---------- Supplied information

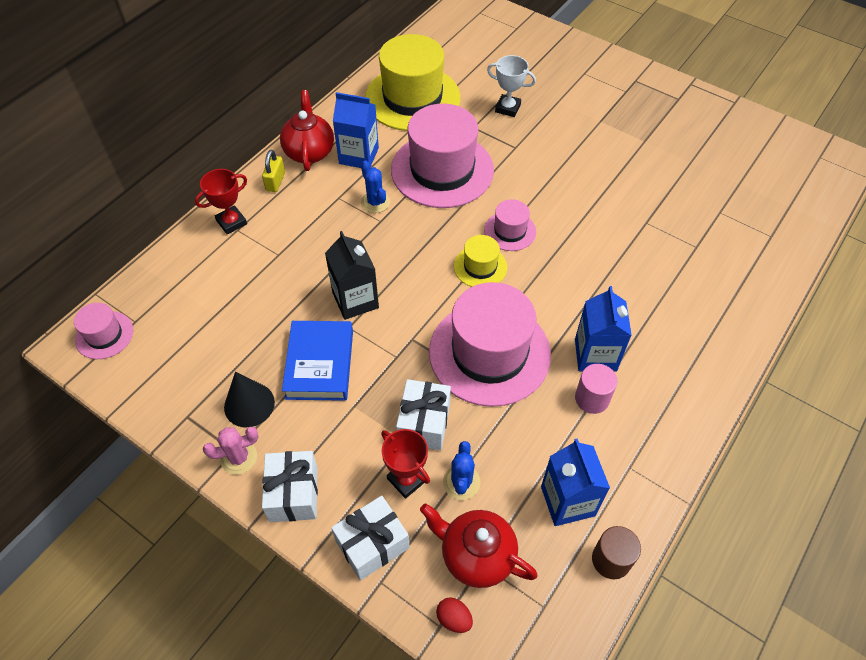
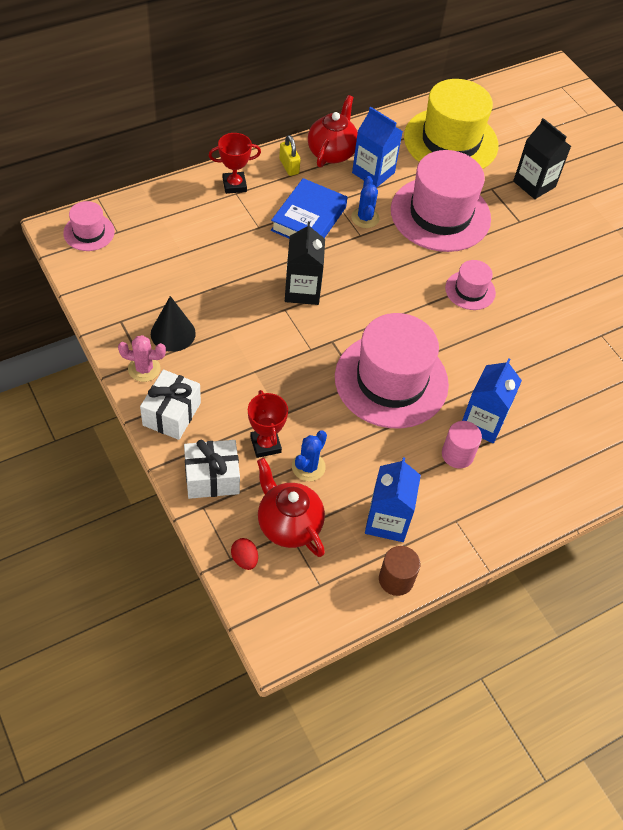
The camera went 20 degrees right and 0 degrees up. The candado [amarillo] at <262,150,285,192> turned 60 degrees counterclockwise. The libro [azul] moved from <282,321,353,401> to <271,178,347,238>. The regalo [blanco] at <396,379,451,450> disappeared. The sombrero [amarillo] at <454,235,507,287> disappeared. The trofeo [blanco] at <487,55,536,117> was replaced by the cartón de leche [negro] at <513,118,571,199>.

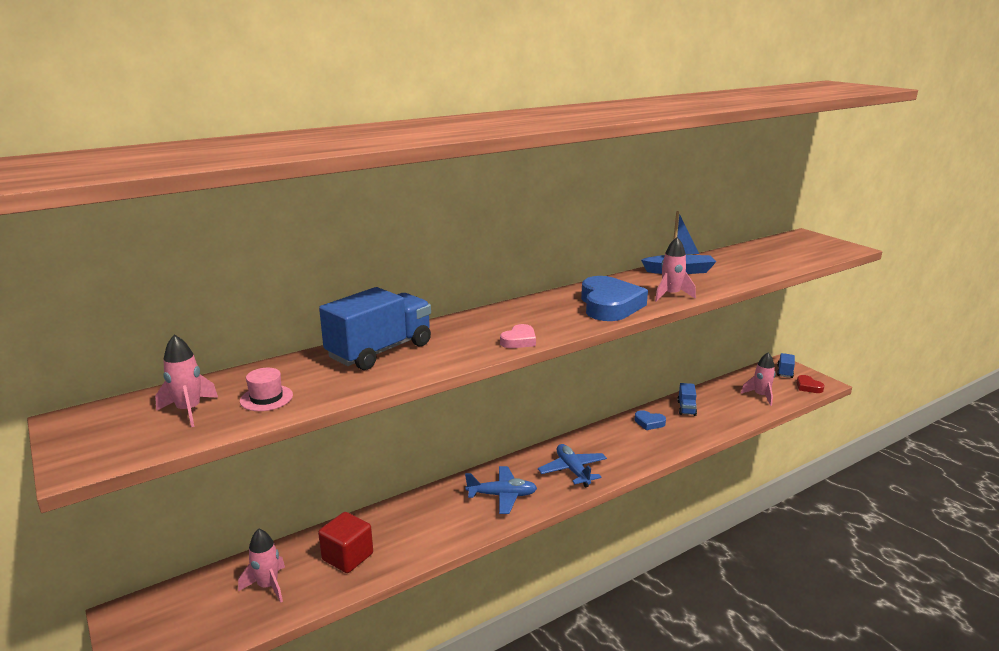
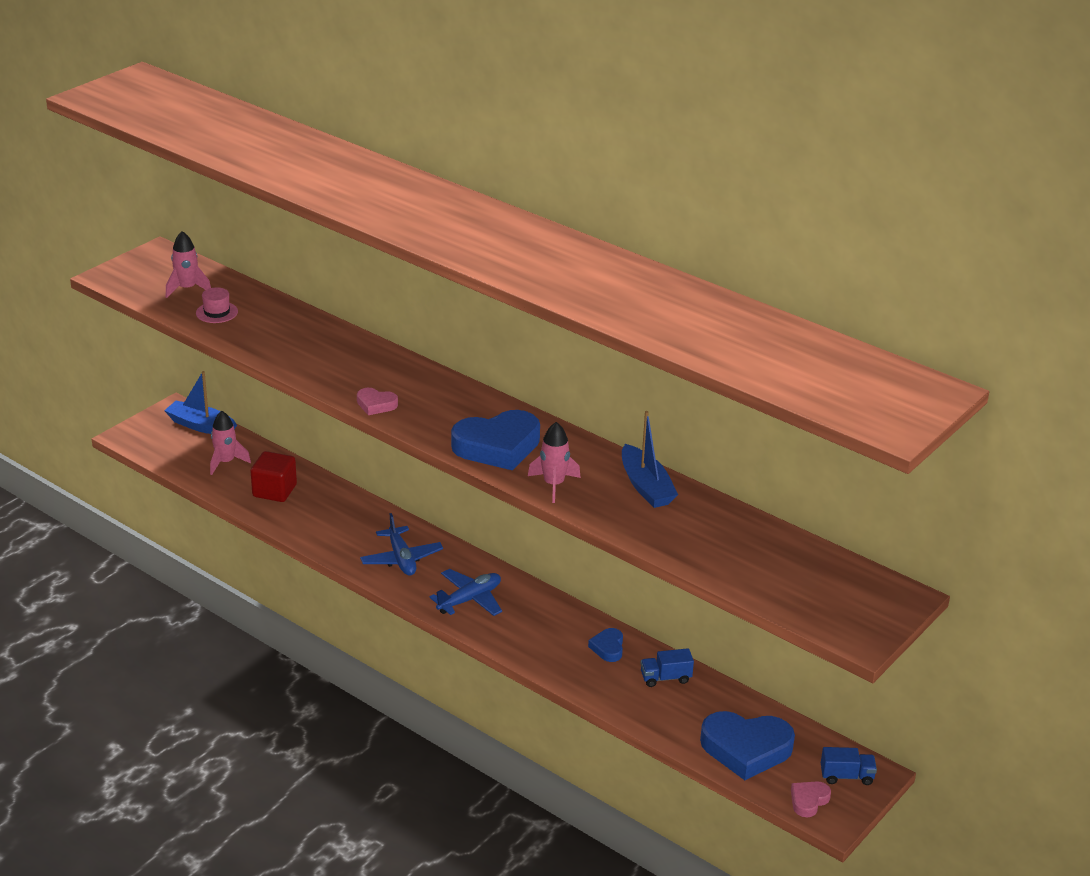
The camera went 70 degrees right and 10 degrees up. The camión [azul] at <319,287,431,370> disappeared. The cohete [rosa] at <741,353,775,406> was replaced by the corazón [azul] at <700,711,795,780>. The corazón [rojo] at <797,375,825,393> became the corazón [rosa] at <791,781,831,817>. The barco [azul] at <164,371,237,434> appeared.

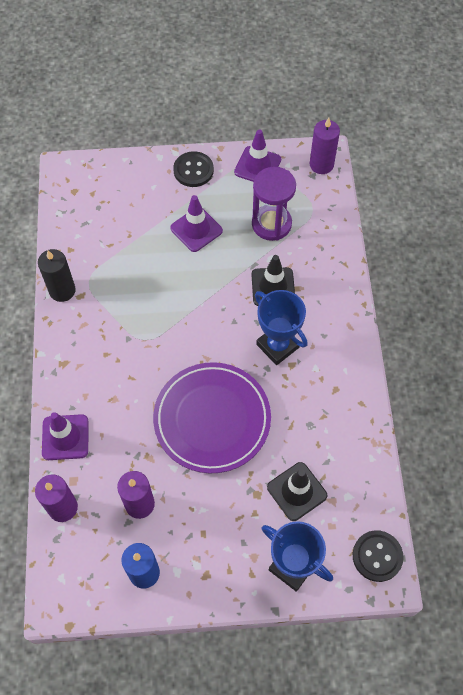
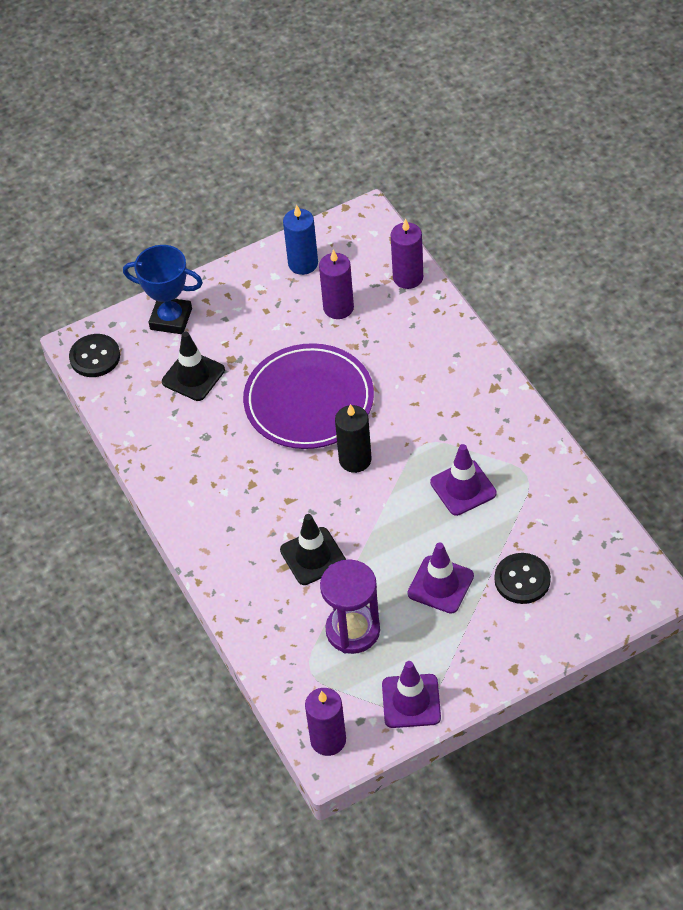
The camera went 160 degrees right and 10 degrees down. The vela [negro] moved from <38,249,76,302> to <335,404,372,473>. The cono de tráfico [morado] moved from <42,412,89,460> to <430,444,497,516>. The botón [negro] moved from <173,151,214,187> to <495,553,551,604>. The trofeo [azul] at <255,290,308,365> disappeared.

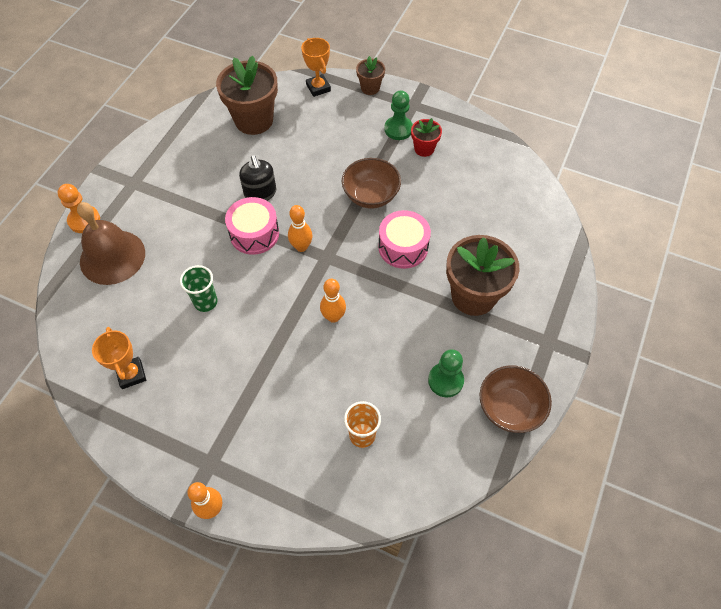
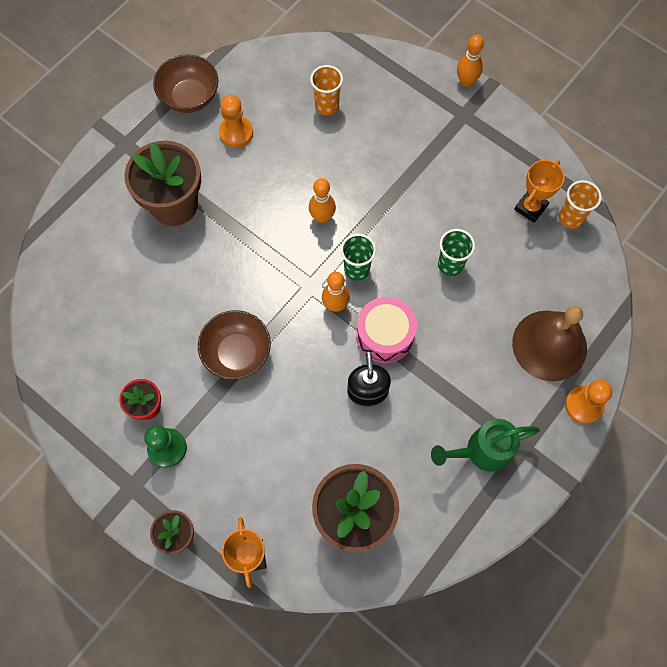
The camera went 165 degrees left and 10 degrees up. The trofeo [naranja] at <92,327,146,389> turned 45 degrees clockwise. The tambor [rosa] at <378,210,431,269> disappeared. The peón [verde] at <428,349,464,397> became the peón [naranja] at <219,95,253,148>. The vaso [verde] at <341,234,376,281> appeared. The regadera [verde] at <431,419,540,472> appeared. The vaso [naranja] at <559,180,602,229> appeared.

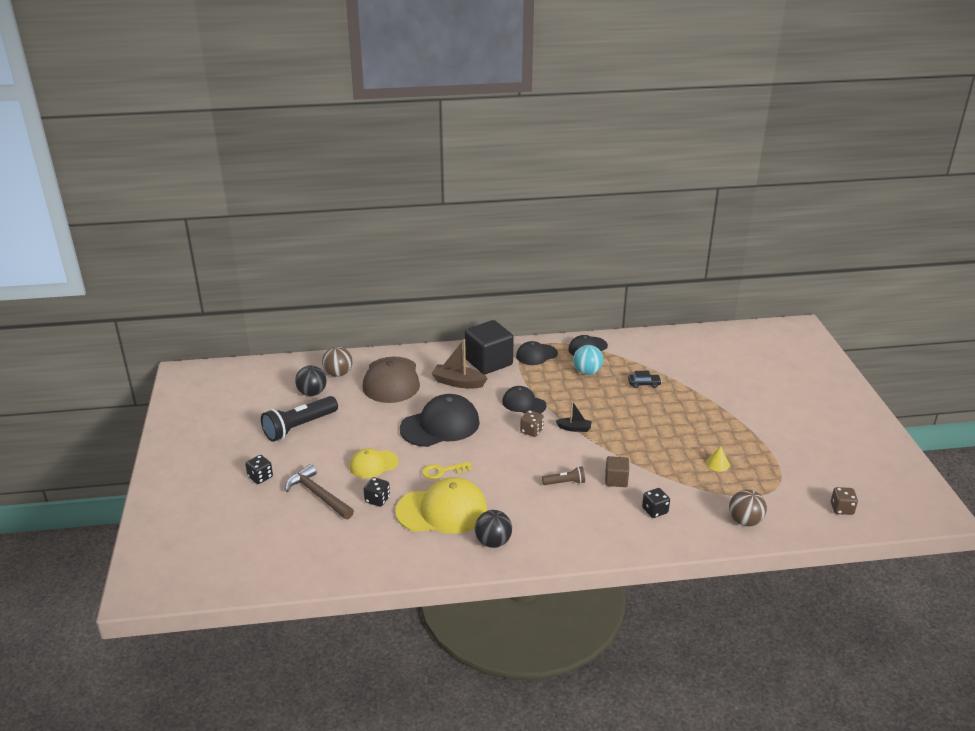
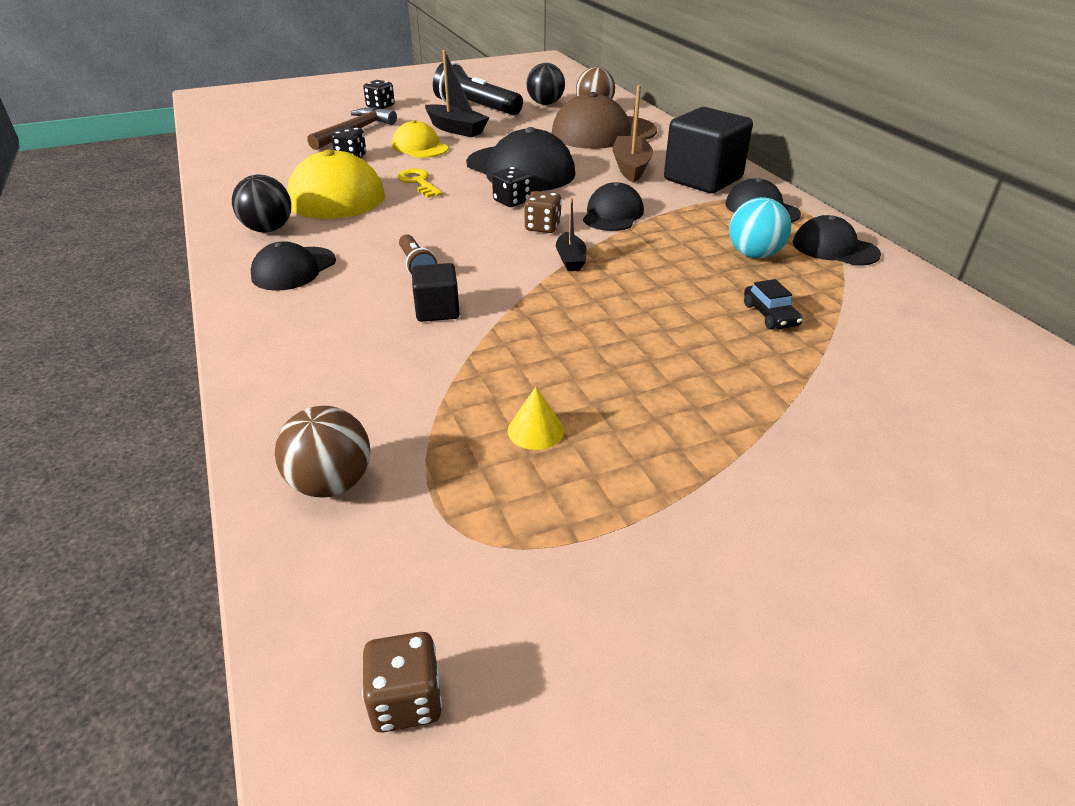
The camera went 75 degrees right and 5 degrees up. The cubo [marrón] at <605,456,629,487> became the cubo [negro] at <412,263,460,322>. The dado [negro] moved from <642,488,670,518> to <492,167,531,207>. The gorra [negro] at <251,241,336,291> appeared. The barco [negro] at <425,50,489,137> appeared.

--------------------

## What needs to be done
Only an exact, picture-free copy of the entries counts as the answer.

## Solution for this exercise
The camera went 20 degrees right and 0 degrees up. The candado [amarillo] at <262,150,285,192> turned 60 degrees counterclockwise. The libro [azul] moved from <282,321,353,401> to <271,178,347,238>. The regalo [blanco] at <396,379,451,450> disappeared. The sombrero [amarillo] at <454,235,507,287> disappeared. The trofeo [blanco] at <487,55,536,117> was replaced by the cartón de leche [negro] at <513,118,571,199>.

The camera went 70 degrees right and 10 degrees up. The camión [azul] at <319,287,431,370> disappeared. The cohete [rosa] at <741,353,775,406> was replaced by the corazón [azul] at <700,711,795,780>. The corazón [rojo] at <797,375,825,393> became the corazón [rosa] at <791,781,831,817>. The barco [azul] at <164,371,237,434> appeared.

The camera went 160 degrees right and 10 degrees down. The vela [negro] moved from <38,249,76,302> to <335,404,372,473>. The cono de tráfico [morado] moved from <42,412,89,460> to <430,444,497,516>. The botón [negro] moved from <173,151,214,187> to <495,553,551,604>. The trofeo [azul] at <255,290,308,365> disappeared.

The camera went 165 degrees left and 10 degrees up. The trofeo [naranja] at <92,327,146,389> turned 45 degrees clockwise. The tambor [rosa] at <378,210,431,269> disappeared. The peón [verde] at <428,349,464,397> became the peón [naranja] at <219,95,253,148>. The vaso [verde] at <341,234,376,281> appeared. The regadera [verde] at <431,419,540,472> appeared. The vaso [naranja] at <559,180,602,229> appeared.

The camera went 75 degrees right and 5 degrees up. The cubo [marrón] at <605,456,629,487> became the cubo [negro] at <412,263,460,322>. The dado [negro] moved from <642,488,670,518> to <492,167,531,207>. The gorra [negro] at <251,241,336,291> appeared. The barco [negro] at <425,50,489,137> appeared.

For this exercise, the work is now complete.